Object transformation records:
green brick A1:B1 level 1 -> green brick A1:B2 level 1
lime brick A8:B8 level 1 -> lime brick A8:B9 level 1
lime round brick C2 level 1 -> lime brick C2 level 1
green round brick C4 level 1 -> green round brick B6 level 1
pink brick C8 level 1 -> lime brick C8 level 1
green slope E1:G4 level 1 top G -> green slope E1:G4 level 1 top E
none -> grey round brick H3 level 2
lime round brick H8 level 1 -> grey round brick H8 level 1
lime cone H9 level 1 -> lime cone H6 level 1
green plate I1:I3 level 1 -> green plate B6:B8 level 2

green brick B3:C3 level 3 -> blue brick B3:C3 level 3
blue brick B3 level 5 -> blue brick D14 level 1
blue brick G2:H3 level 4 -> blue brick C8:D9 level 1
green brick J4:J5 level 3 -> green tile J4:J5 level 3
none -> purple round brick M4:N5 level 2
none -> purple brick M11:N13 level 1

...

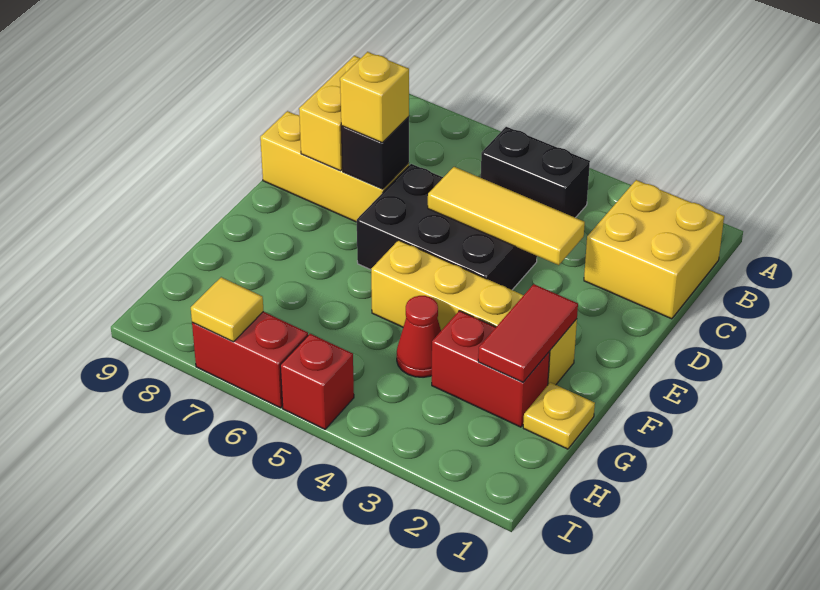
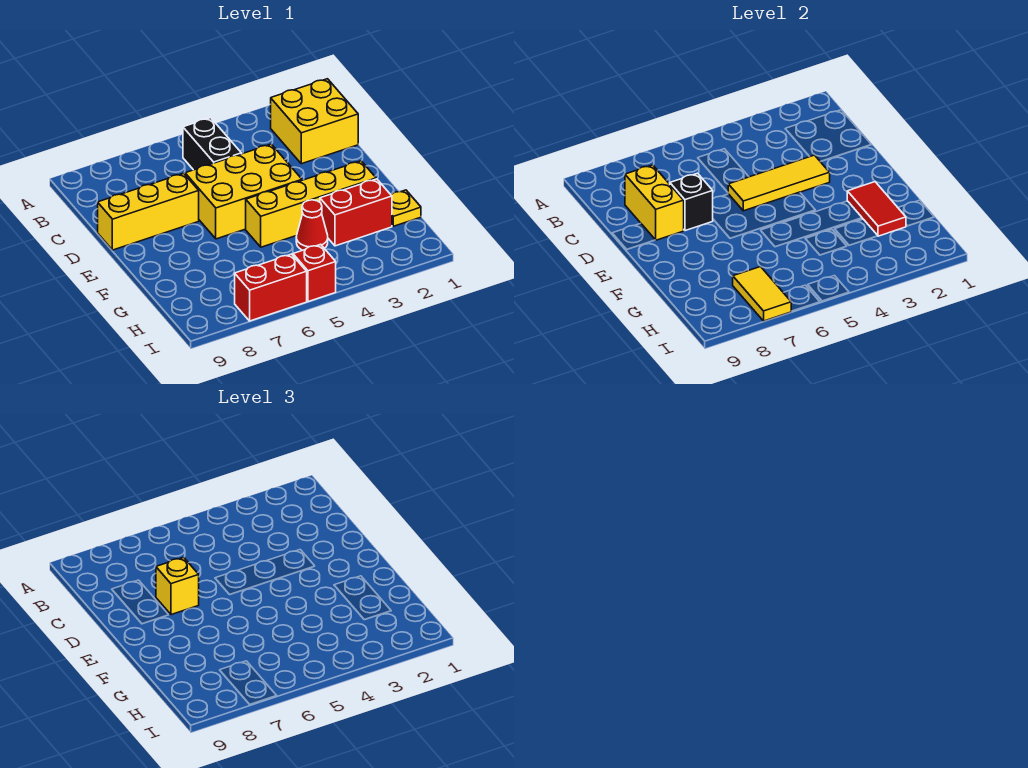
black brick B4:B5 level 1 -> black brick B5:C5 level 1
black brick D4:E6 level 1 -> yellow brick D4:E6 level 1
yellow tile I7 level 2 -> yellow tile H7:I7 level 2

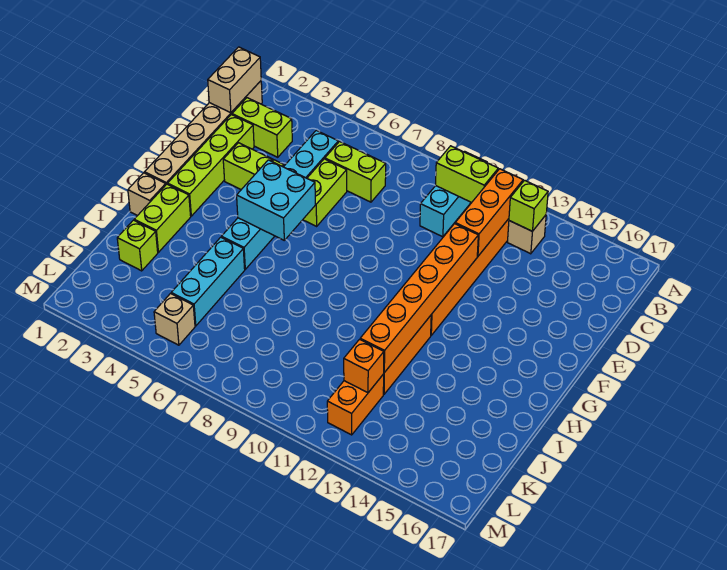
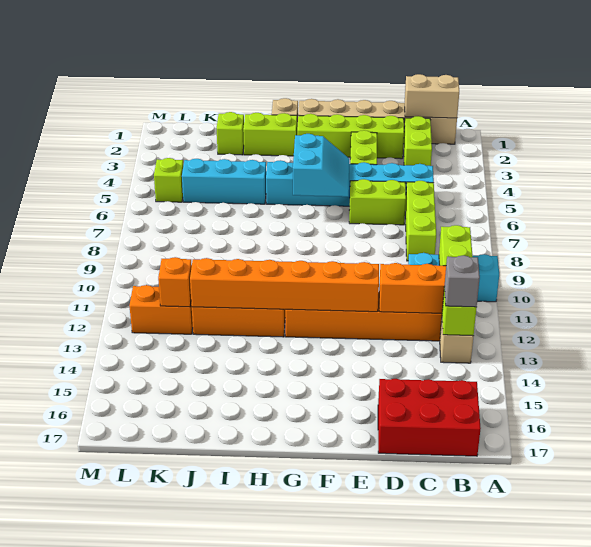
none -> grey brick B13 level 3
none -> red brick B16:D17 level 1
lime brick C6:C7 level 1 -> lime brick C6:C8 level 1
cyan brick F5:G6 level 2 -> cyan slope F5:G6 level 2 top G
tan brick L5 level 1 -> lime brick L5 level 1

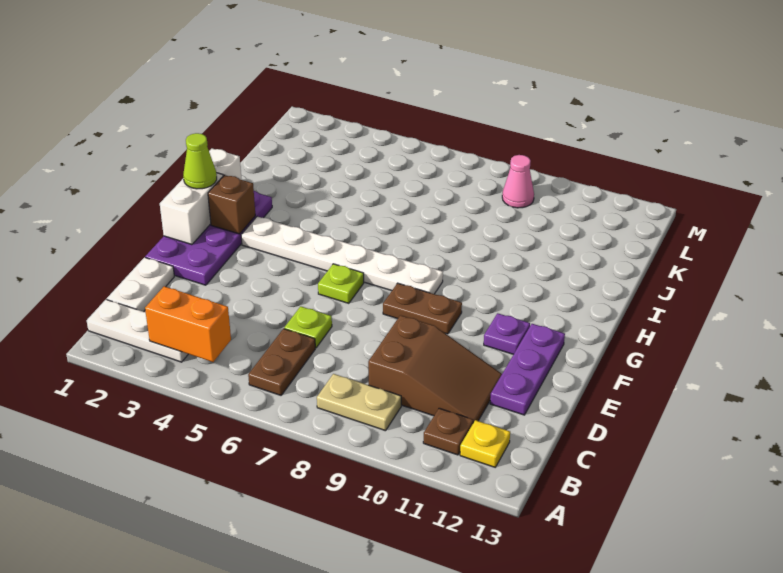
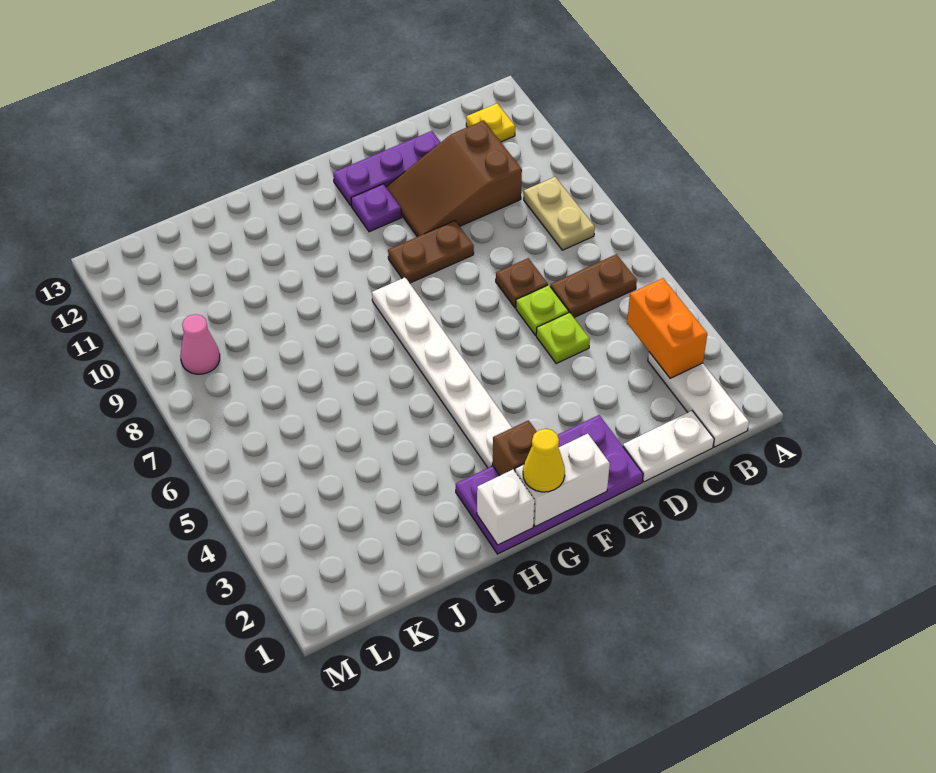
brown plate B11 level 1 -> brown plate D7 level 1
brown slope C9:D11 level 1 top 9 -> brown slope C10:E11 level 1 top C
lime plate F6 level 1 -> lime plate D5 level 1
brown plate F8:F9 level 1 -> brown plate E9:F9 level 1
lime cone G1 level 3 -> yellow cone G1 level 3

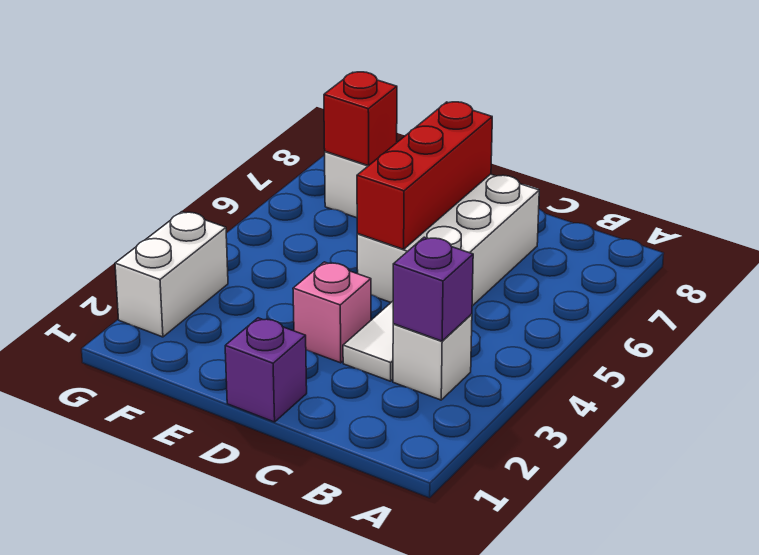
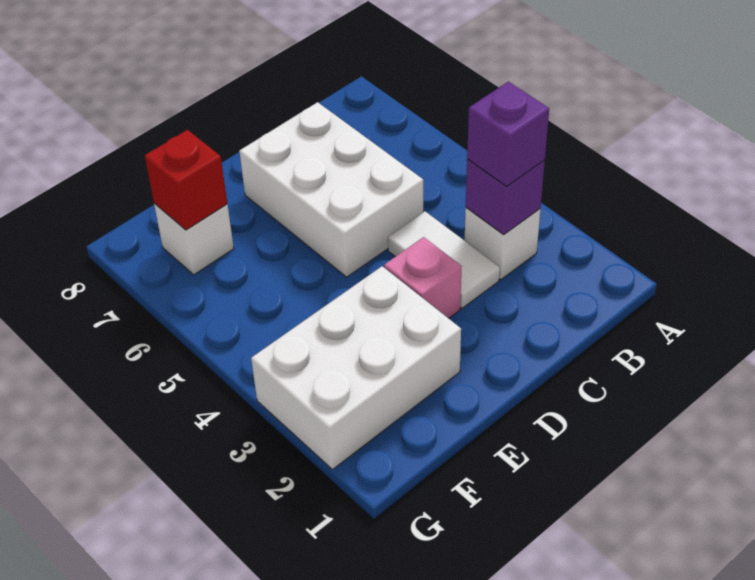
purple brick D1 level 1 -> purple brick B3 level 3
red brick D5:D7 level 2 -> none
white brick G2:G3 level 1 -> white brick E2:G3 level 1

- _Instructions for the task_: Skip every picture, and restate word for word only the lines above from the line containing "cyan brick F5:G6" to the line containing "white brick G2:G3", both of them included.

- _Written response_:
cyan brick F5:G6 level 2 -> cyan slope F5:G6 level 2 top G
tan brick L5 level 1 -> lime brick L5 level 1

brown plate B11 level 1 -> brown plate D7 level 1
brown slope C9:D11 level 1 top 9 -> brown slope C10:E11 level 1 top C
lime plate F6 level 1 -> lime plate D5 level 1
brown plate F8:F9 level 1 -> brown plate E9:F9 level 1
lime cone G1 level 3 -> yellow cone G1 level 3

purple brick D1 level 1 -> purple brick B3 level 3
red brick D5:D7 level 2 -> none
white brick G2:G3 level 1 -> white brick E2:G3 level 1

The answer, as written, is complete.